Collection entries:
◆ ◆ ◆
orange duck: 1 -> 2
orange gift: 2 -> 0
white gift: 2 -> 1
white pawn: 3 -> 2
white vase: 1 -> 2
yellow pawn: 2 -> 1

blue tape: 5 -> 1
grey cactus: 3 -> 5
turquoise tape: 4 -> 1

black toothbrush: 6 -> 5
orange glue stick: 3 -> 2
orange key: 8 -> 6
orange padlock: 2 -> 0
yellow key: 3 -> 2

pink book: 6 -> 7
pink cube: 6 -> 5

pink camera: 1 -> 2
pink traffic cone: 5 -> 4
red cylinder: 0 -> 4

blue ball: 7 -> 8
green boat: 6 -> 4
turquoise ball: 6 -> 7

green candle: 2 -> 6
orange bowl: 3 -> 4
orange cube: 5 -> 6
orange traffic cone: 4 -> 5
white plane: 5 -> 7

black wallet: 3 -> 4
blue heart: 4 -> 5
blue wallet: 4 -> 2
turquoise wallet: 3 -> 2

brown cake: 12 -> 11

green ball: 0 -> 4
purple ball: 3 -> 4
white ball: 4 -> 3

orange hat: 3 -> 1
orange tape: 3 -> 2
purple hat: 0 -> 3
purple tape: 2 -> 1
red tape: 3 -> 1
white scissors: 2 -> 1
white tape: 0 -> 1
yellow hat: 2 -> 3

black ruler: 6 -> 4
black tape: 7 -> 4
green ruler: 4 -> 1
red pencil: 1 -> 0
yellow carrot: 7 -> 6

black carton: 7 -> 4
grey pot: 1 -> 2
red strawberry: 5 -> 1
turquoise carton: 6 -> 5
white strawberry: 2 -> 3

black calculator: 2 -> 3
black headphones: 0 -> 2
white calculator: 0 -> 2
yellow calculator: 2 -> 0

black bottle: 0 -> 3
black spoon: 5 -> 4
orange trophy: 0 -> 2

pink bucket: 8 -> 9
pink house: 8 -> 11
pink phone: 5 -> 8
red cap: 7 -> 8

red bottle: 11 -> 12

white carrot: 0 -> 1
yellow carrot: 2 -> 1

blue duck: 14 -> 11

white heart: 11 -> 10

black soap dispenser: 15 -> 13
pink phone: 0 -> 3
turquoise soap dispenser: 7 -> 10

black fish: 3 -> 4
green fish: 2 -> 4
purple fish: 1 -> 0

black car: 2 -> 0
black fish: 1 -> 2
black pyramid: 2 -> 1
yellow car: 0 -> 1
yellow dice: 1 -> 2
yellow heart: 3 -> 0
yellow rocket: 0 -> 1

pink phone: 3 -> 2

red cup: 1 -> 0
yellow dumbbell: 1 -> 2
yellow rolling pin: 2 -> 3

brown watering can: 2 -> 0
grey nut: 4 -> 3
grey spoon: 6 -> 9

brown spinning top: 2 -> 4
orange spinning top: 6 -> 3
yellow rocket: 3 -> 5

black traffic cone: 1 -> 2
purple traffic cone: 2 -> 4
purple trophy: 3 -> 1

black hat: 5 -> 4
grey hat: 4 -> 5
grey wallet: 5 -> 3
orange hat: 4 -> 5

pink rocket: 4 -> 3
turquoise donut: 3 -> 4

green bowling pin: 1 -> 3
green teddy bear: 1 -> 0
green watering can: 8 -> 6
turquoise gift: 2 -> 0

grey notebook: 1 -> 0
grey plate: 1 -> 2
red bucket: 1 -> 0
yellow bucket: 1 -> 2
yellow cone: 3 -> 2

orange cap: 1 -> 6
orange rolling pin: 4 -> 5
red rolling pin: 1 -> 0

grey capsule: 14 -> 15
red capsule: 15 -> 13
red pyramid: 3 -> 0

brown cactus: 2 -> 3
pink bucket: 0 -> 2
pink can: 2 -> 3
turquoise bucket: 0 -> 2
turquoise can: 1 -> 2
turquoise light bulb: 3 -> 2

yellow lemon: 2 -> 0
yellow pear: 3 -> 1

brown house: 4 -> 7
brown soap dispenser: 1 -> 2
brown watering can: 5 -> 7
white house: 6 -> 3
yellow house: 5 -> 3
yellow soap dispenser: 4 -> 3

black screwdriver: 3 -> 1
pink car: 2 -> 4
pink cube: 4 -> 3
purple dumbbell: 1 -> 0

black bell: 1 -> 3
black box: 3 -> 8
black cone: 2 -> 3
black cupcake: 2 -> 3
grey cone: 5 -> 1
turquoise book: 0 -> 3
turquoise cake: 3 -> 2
◆ ◆ ◆
REQUIRED ACTION: Give a count of the lines above that include the word "carrot", and add nothing to it.

ANSWER BELOW: 3